> **How to complete this task**
Your answer should be the lines below from the one with "white plate I4:J7" to the one with "purple brick O4", both included, given again exactly and with nothing added.

> **Record extracts**
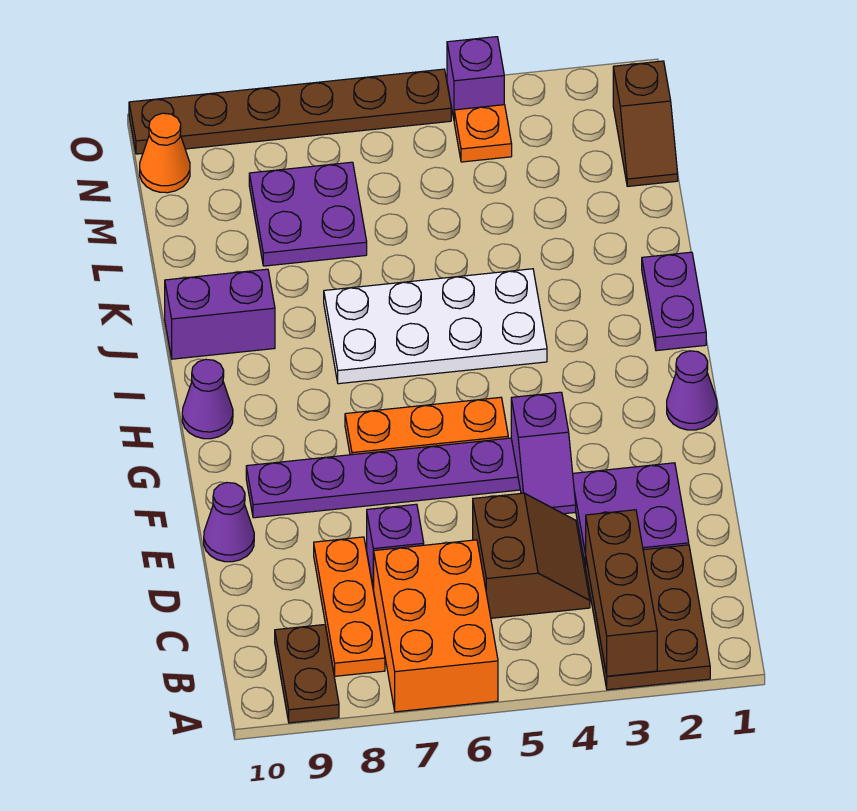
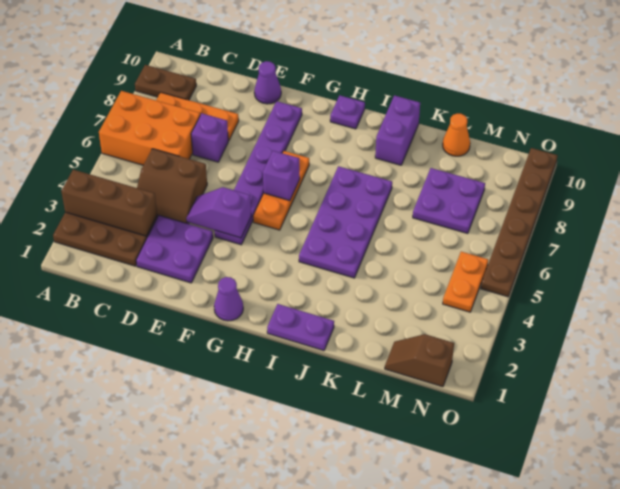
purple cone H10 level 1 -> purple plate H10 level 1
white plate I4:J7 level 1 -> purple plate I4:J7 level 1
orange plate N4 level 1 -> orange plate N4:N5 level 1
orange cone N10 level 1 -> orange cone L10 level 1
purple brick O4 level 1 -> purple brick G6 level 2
---
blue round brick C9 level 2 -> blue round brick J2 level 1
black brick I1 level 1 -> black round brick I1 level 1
--
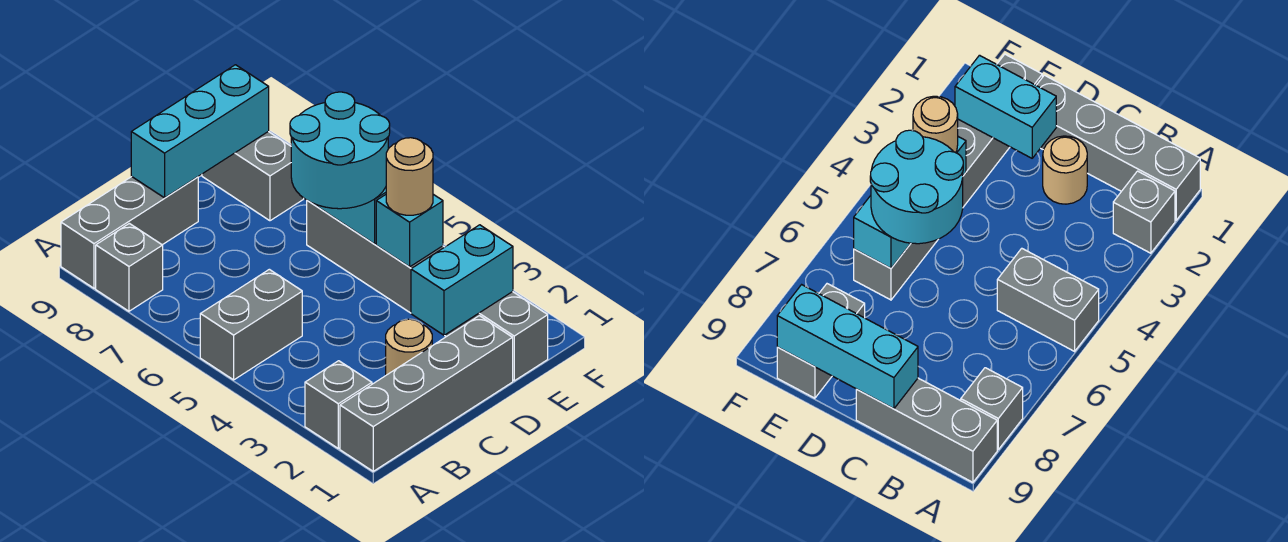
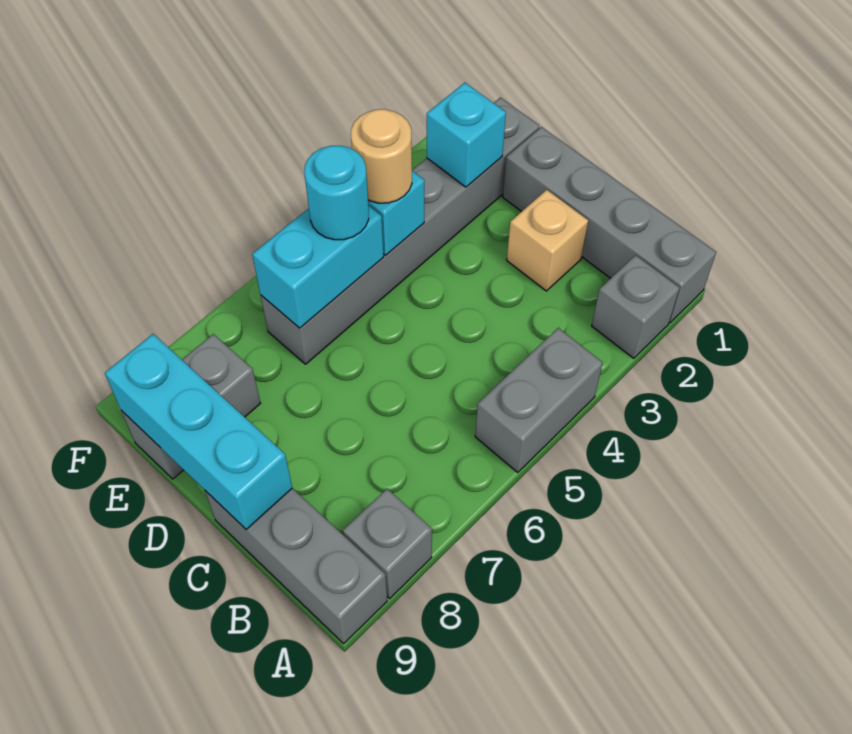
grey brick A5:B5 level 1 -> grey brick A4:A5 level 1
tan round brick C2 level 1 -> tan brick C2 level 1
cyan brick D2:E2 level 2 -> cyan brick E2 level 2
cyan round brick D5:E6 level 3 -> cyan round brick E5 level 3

> **Result of the task**
white plate I4:J7 level 1 -> purple plate I4:J7 level 1
orange plate N4 level 1 -> orange plate N4:N5 level 1
orange cone N10 level 1 -> orange cone L10 level 1
purple brick O4 level 1 -> purple brick G6 level 2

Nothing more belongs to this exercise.